Present each line of the material below as an item in a numbered list, leaving out blank lines.
## START The records
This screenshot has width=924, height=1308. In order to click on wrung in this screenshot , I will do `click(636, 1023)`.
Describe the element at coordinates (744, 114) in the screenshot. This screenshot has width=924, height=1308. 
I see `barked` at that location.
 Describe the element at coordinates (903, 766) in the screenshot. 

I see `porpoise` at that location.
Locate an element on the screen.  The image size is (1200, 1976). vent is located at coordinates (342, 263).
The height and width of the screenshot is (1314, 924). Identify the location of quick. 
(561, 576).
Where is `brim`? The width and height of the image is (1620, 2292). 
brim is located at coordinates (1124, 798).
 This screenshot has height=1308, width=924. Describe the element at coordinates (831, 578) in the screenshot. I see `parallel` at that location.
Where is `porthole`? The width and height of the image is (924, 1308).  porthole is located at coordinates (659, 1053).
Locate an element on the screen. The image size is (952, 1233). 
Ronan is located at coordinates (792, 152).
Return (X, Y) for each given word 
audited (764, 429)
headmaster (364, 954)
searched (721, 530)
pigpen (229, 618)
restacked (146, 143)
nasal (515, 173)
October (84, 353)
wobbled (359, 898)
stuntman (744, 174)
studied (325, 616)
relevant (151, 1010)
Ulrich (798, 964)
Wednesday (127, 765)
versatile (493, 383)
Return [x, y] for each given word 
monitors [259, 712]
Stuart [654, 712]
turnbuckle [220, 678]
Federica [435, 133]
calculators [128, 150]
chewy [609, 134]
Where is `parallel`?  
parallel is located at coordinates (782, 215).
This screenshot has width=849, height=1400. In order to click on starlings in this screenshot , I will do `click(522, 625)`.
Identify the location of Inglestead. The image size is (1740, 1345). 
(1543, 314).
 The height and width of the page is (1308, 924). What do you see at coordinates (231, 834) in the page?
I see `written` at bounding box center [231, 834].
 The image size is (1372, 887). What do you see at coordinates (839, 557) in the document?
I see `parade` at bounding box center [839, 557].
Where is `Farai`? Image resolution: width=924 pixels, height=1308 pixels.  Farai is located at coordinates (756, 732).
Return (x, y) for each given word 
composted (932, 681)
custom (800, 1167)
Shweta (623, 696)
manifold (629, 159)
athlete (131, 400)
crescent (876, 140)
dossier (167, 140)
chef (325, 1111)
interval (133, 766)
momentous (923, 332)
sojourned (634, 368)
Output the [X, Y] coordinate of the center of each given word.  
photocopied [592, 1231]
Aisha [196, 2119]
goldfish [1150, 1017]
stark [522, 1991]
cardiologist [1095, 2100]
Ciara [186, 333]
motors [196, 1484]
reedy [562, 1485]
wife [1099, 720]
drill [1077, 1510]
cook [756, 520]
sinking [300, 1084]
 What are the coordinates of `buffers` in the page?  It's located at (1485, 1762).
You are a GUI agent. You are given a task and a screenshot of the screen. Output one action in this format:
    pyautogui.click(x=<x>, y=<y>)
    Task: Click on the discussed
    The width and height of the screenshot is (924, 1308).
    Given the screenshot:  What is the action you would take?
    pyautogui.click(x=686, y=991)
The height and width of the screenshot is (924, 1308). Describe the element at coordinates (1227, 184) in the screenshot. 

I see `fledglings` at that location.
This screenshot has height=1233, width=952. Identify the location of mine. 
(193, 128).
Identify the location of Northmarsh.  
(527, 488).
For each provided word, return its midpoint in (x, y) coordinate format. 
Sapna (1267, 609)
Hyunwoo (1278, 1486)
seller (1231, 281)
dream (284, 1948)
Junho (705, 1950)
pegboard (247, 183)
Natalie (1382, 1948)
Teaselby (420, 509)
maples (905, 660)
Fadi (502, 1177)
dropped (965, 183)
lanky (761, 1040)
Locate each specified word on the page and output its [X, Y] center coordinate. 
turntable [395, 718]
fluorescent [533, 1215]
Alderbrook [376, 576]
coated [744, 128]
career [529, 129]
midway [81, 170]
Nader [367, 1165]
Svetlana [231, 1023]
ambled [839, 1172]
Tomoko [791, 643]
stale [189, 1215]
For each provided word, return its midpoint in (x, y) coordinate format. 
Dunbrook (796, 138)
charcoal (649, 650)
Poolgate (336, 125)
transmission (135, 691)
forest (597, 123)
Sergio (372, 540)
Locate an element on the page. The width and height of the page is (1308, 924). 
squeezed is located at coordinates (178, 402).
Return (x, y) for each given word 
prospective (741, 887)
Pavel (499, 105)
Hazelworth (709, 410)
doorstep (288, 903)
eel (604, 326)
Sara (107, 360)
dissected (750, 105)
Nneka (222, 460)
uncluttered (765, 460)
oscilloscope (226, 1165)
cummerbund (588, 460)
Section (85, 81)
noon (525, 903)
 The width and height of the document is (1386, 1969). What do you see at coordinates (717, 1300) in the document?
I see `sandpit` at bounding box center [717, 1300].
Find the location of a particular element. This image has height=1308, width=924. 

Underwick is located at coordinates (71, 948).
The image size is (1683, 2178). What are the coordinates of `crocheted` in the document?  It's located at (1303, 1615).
## END The records
_The reply_:
1. This screenshot has width=924, height=1308. In order to click on wrung in this screenshot , I will do `click(636, 1023)`.
2. Describe the element at coordinates (744, 114) in the screenshot. This screenshot has width=924, height=1308. 
3. I see `barked` at that location.
4.  Describe the element at coordinates (903, 766) in the screenshot. 
5. I see `porpoise` at that location.
6. Locate an element on the screen.  The image size is (1200, 1976). vent is located at coordinates (342, 263).
7. The height and width of the screenshot is (1314, 924). Identify the location of quick. 
8. (561, 576).
9. Where is `brim`? The width and height of the image is (1620, 2292). 
10. brim is located at coordinates (1124, 798).
11.  This screenshot has height=1308, width=924. Describe the element at coordinates (831, 578) in the screenshot. I see `parallel` at that location.
12. Where is `porthole`? The width and height of the image is (924, 1308).  porthole is located at coordinates (659, 1053).
13. Locate an element on the screen. The image size is (952, 1233). 
14. Ronan is located at coordinates (792, 152).
15. Return (X, Y) for each given word 
16. audited (764, 429)
17. headmaster (364, 954)
18. searched (721, 530)
19. pigpen (229, 618)
20. restacked (146, 143)
21. nasal (515, 173)
22. October (84, 353)
23. wobbled (359, 898)
24. stuntman (744, 174)
25. studied (325, 616)
26. relevant (151, 1010)
27. Ulrich (798, 964)
28. Wednesday (127, 765)
29. versatile (493, 383)
30. Return [x, y] for each given word 
31. monitors [259, 712]
32. Stuart [654, 712]
33. turnbuckle [220, 678]
34. Federica [435, 133]
35. calculators [128, 150]
36. chewy [609, 134]
37. Where is `parallel`?  
38. parallel is located at coordinates (782, 215).
39. This screenshot has width=849, height=1400. In order to click on starlings in this screenshot , I will do `click(522, 625)`.
40. Identify the location of Inglestead. The image size is (1740, 1345). 
41. (1543, 314).
42.  The height and width of the page is (1308, 924). What do you see at coordinates (231, 834) in the page?
43. I see `written` at bounding box center [231, 834].
44.  The image size is (1372, 887). What do you see at coordinates (839, 557) in the document?
45. I see `parade` at bounding box center [839, 557].
46. Where is `Farai`? Image resolution: width=924 pixels, height=1308 pixels.  Farai is located at coordinates (756, 732).
47. Return (x, y) for each given word 
48. composted (932, 681)
49. custom (800, 1167)
50. Shweta (623, 696)
51. manifold (629, 159)
52. athlete (131, 400)
53. crescent (876, 140)
54. dossier (167, 140)
55. chef (325, 1111)
56. interval (133, 766)
57. momentous (923, 332)
58. sojourned (634, 368)
59. Output the [X, Y] coordinate of the center of each given word.  
60. photocopied [592, 1231]
61. Aisha [196, 2119]
62. goldfish [1150, 1017]
63. stark [522, 1991]
64. cardiologist [1095, 2100]
65. Ciara [186, 333]
66. motors [196, 1484]
67. reedy [562, 1485]
68. wife [1099, 720]
69. drill [1077, 1510]
70. cook [756, 520]
71. sinking [300, 1084]
72.  What are the coordinates of `buffers` in the page?  It's located at (1485, 1762).
73. You are a GUI agent. You are given a task and a screenshot of the screen. Output one action in this format:
74.     pyautogui.click(x=<x>, y=<y>)
75.     Task: Click on the discussed
76.     The width and height of the screenshot is (924, 1308).
77.     Given the screenshot:  What is the action you would take?
78.     pyautogui.click(x=686, y=991)
79. The height and width of the screenshot is (924, 1308). Describe the element at coordinates (1227, 184) in the screenshot. 
80. I see `fledglings` at that location.
81. This screenshot has height=1233, width=952. Identify the location of mine. 
82. (193, 128).
83. Identify the location of Northmarsh.  
84. (527, 488).
85. For each provided word, return its midpoint in (x, y) coordinate format. 
86. Sapna (1267, 609)
87. Hyunwoo (1278, 1486)
88. seller (1231, 281)
89. dream (284, 1948)
90. Junho (705, 1950)
91. pegboard (247, 183)
92. Natalie (1382, 1948)
93. Teaselby (420, 509)
94. maples (905, 660)
95. Fadi (502, 1177)
96. dropped (965, 183)
97. lanky (761, 1040)
98. Locate each specified word on the page and output its [X, Y] center coordinate. 
99. turntable [395, 718]
100. fluorescent [533, 1215]
101. Alderbrook [376, 576]
102. coated [744, 128]
103. career [529, 129]
104. midway [81, 170]
105. Nader [367, 1165]
106. Svetlana [231, 1023]
107. ambled [839, 1172]
108. Tomoko [791, 643]
109. stale [189, 1215]
110. For each provided word, return its midpoint in (x, y) coordinate format. 
111. Dunbrook (796, 138)
112. charcoal (649, 650)
113. Poolgate (336, 125)
114. transmission (135, 691)
115. forest (597, 123)
116. Sergio (372, 540)
117. Locate an element on the page. The width and height of the page is (1308, 924). 
118. squeezed is located at coordinates (178, 402).
119. Return (x, y) for each given word 
120. prospective (741, 887)
121. Pavel (499, 105)
122. Hazelworth (709, 410)
123. doorstep (288, 903)
124. eel (604, 326)
125. Sara (107, 360)
126. dissected (750, 105)
127. Nneka (222, 460)
128. uncluttered (765, 460)
129. oscilloscope (226, 1165)
130. cummerbund (588, 460)
131. Section (85, 81)
132. noon (525, 903)
133.  The width and height of the document is (1386, 1969). What do you see at coordinates (717, 1300) in the document?
134. I see `sandpit` at bounding box center [717, 1300].
135. Find the location of a particular element. This image has height=1308, width=924. 
136. Underwick is located at coordinates (71, 948).
137. The image size is (1683, 2178). What are the coordinates of `crocheted` in the document?  It's located at (1303, 1615).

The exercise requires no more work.